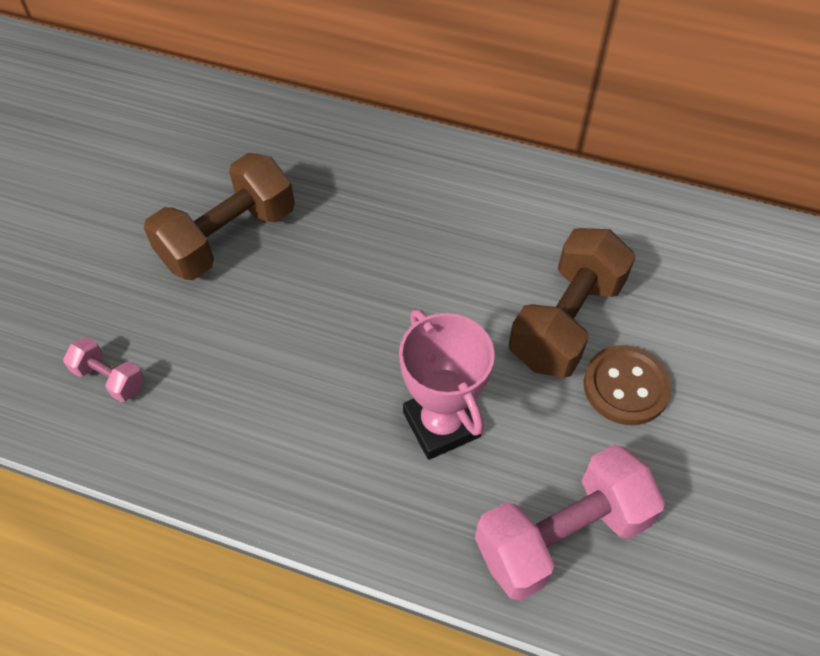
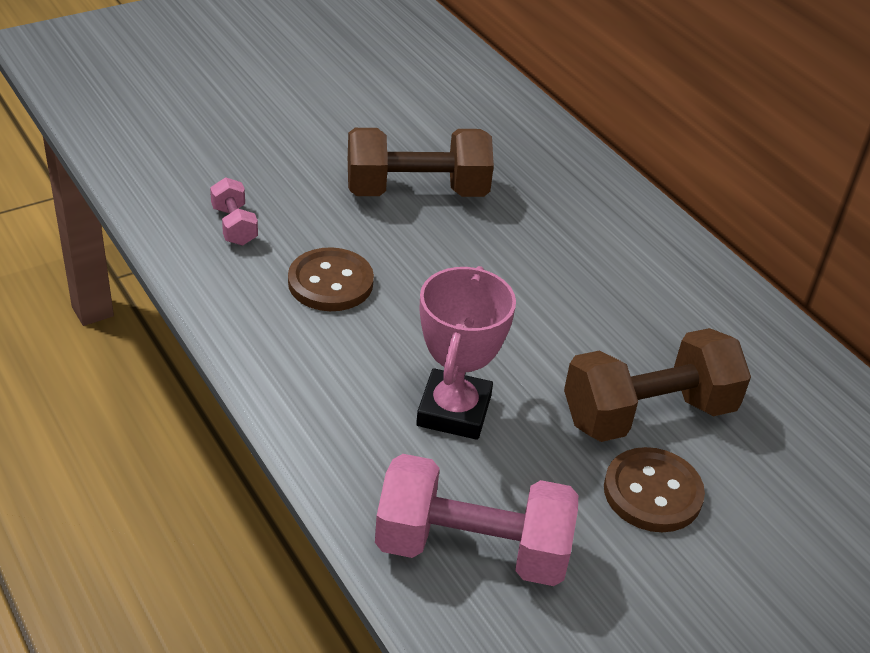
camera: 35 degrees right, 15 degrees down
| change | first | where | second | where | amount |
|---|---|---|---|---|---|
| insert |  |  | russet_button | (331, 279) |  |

## TASK STATEMENT
Retype the listing exactly and drop the pictures.

## SOLUTION
camera: 35 degrees right, 15 degrees down
| change | first | where | second | where | amount |
|---|---|---|---|---|---|
| insert |  |  | russet_button | (331, 279) |  |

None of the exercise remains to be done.